- **YOUR ASSIGNMENT**:
Nothing but the pictures gets dropped; retype every entry exactly.

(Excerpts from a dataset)
BEGIN

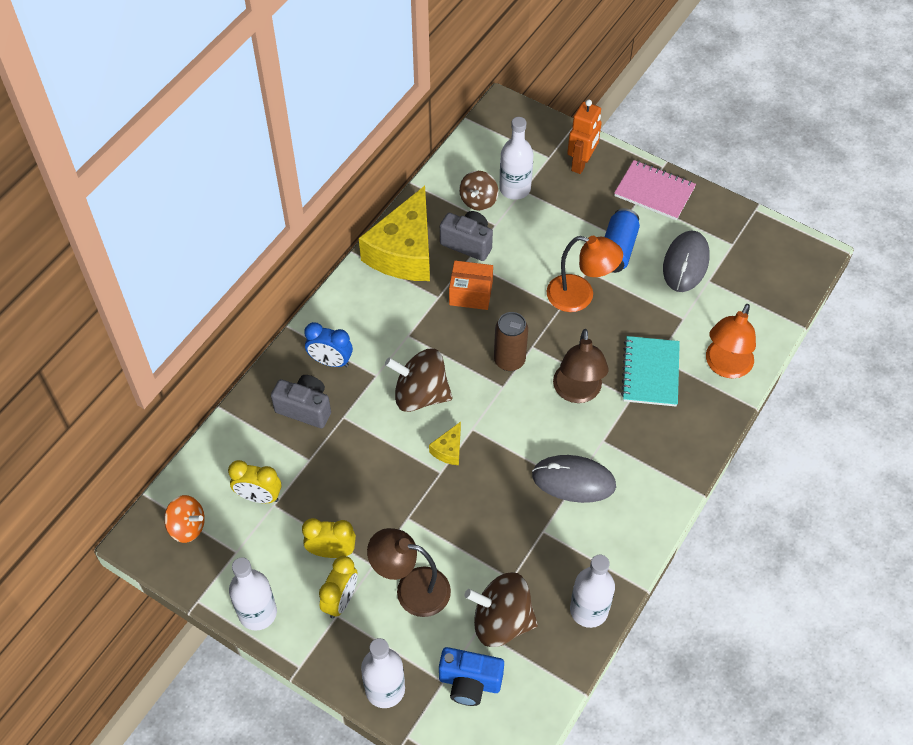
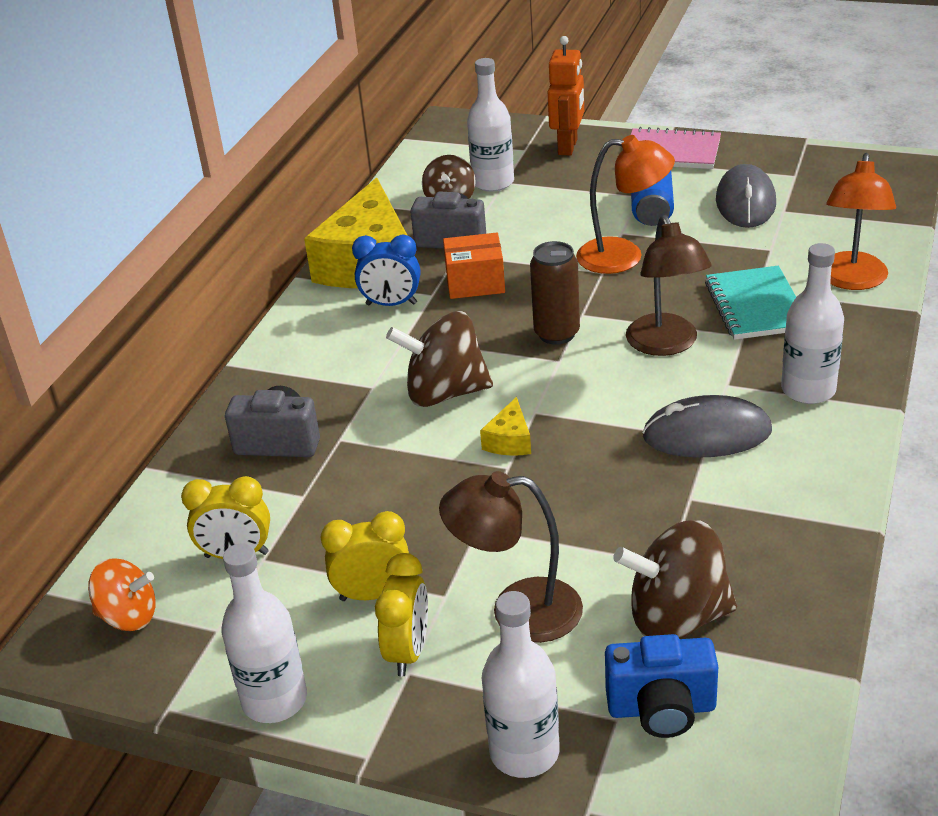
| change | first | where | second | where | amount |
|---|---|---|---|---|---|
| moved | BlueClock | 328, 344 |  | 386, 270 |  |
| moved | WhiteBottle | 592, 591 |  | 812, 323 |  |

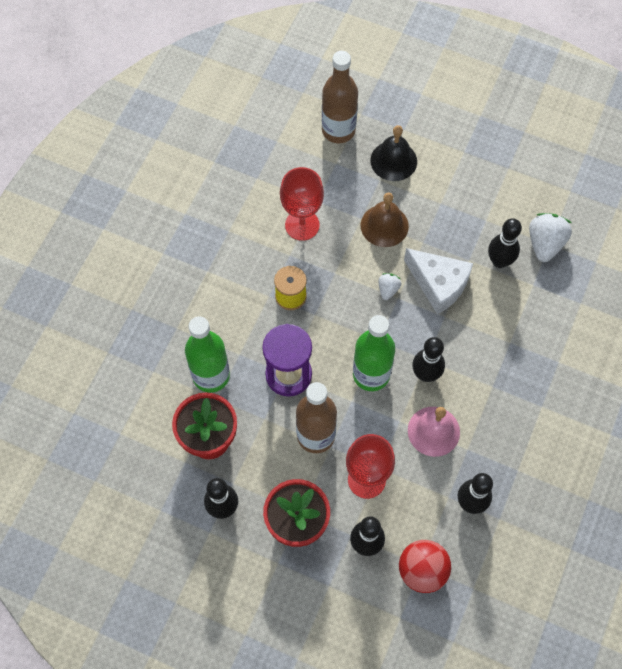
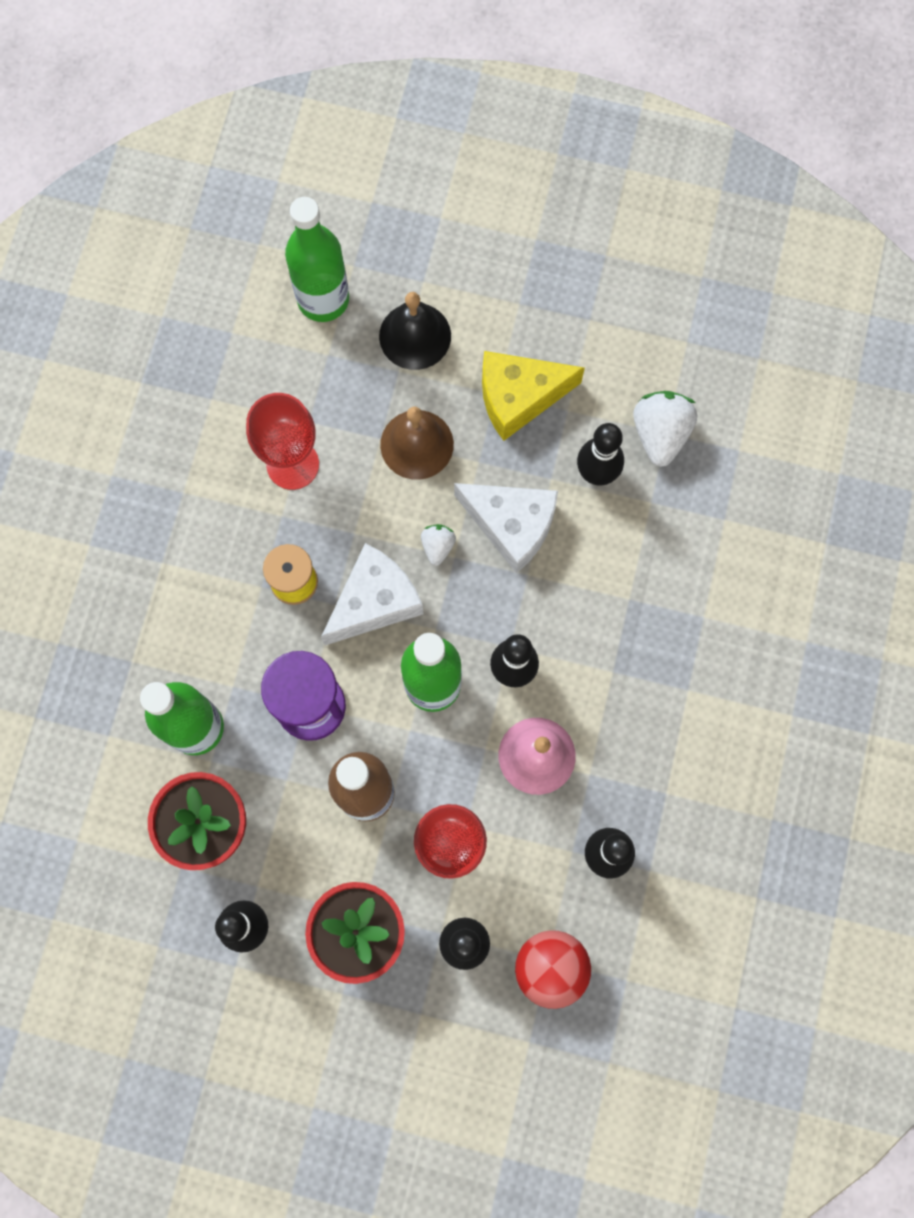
| change | first | where | second | where | amount |
|---|---|---|---|---|---|
| recoloured | BrownBottle | 340, 97 | GreenBottle | 317, 259 |  |
| added |  |  | WhiteCheese | 372, 594 |  |
| added |  |  | YellowCheese | 533, 396 |  |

END

- **EXPECTED ANSWER**:
| change | first | where | second | where | amount |
|---|---|---|---|---|---|
| moved | BlueClock | 328, 344 |  | 386, 270 |  |
| moved | WhiteBottle | 592, 591 |  | 812, 323 |  |

| change | first | where | second | where | amount |
|---|---|---|---|---|---|
| recoloured | BrownBottle | 340, 97 | GreenBottle | 317, 259 |  |
| added |  |  | WhiteCheese | 372, 594 |  |
| added |  |  | YellowCheese | 533, 396 |  |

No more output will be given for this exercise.